THE PROBLEM: Begin with the line that has "camera: 115 degrees right, 10 degrees down". Give it and every line after it again, exactly, through the end of the entries below.

# # # # # # #

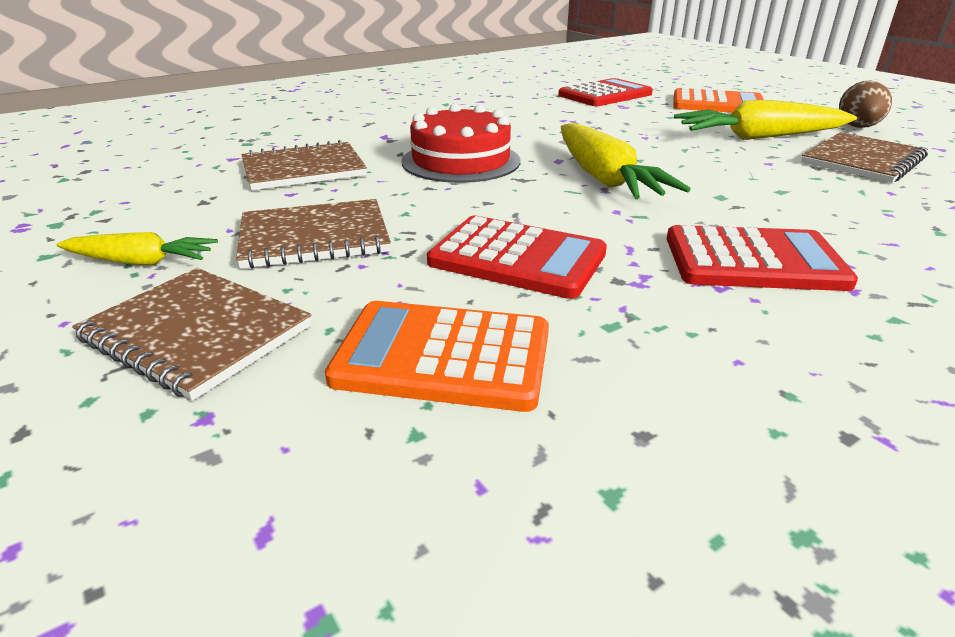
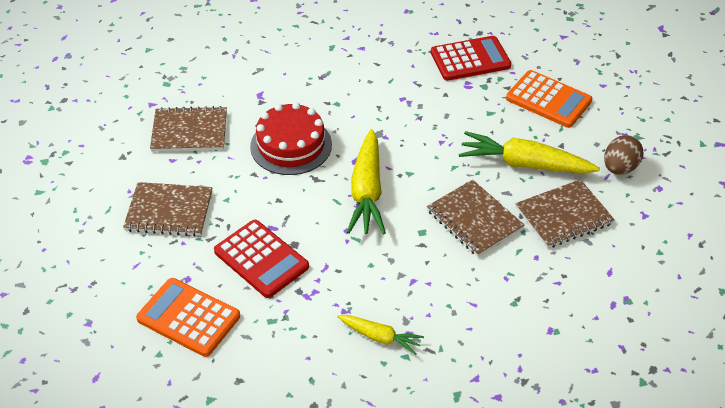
camera: 20 degrees right, 15 degrees up
(141, 262) = (81, 210): yellow carrot -> yellow carrot (380, 337)
(197, 333) = (95, 273): brown notebook -> brown notebook (474, 219)
(753, 261) = (380, 296): red calculator -> none

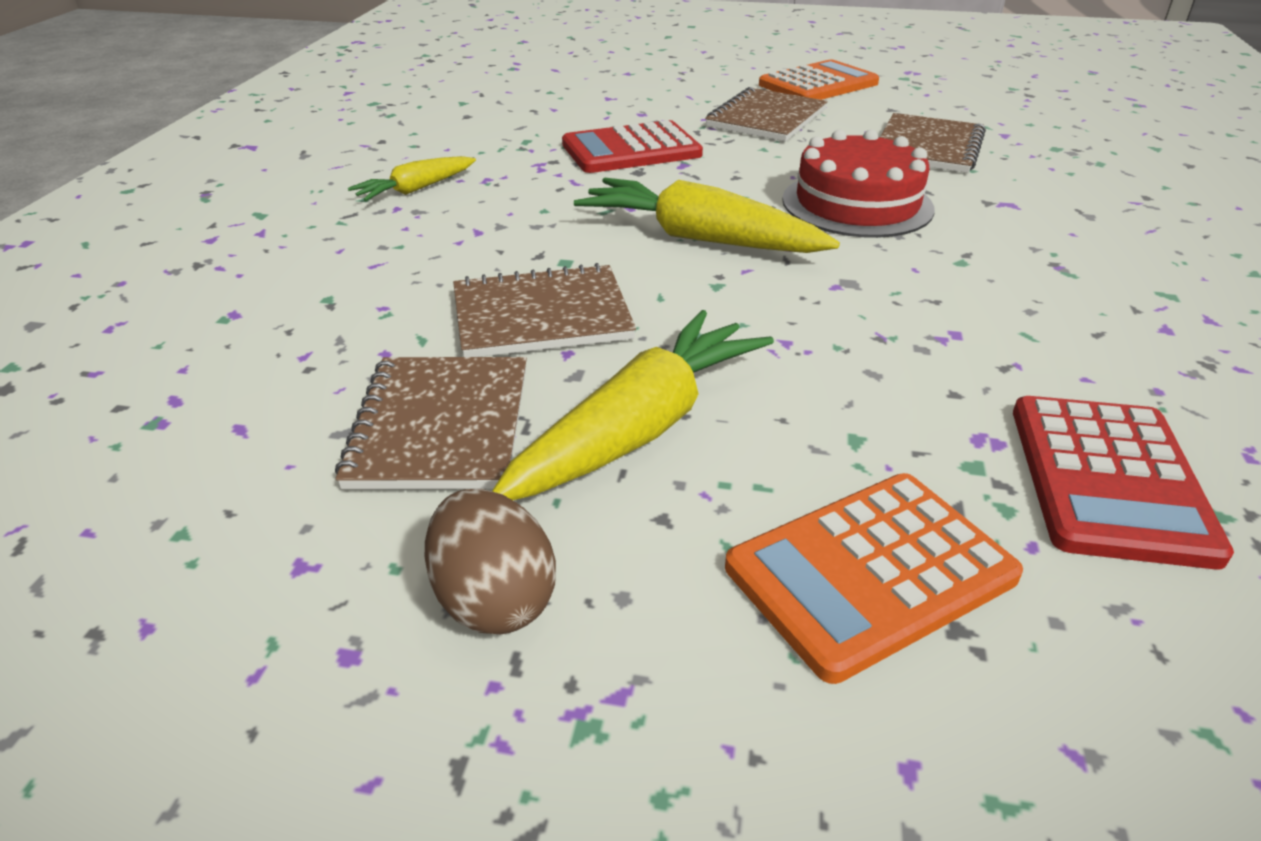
camera: 115 degrees right, 10 degrees down
(188, 317) = (582, 107): orange calculator -> orange calculator (818, 84)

# # # # # # #

COMPLETED EXERCISE:
camera: 115 degrees right, 10 degrees down
(188, 317) = (582, 107): orange calculator -> orange calculator (818, 84)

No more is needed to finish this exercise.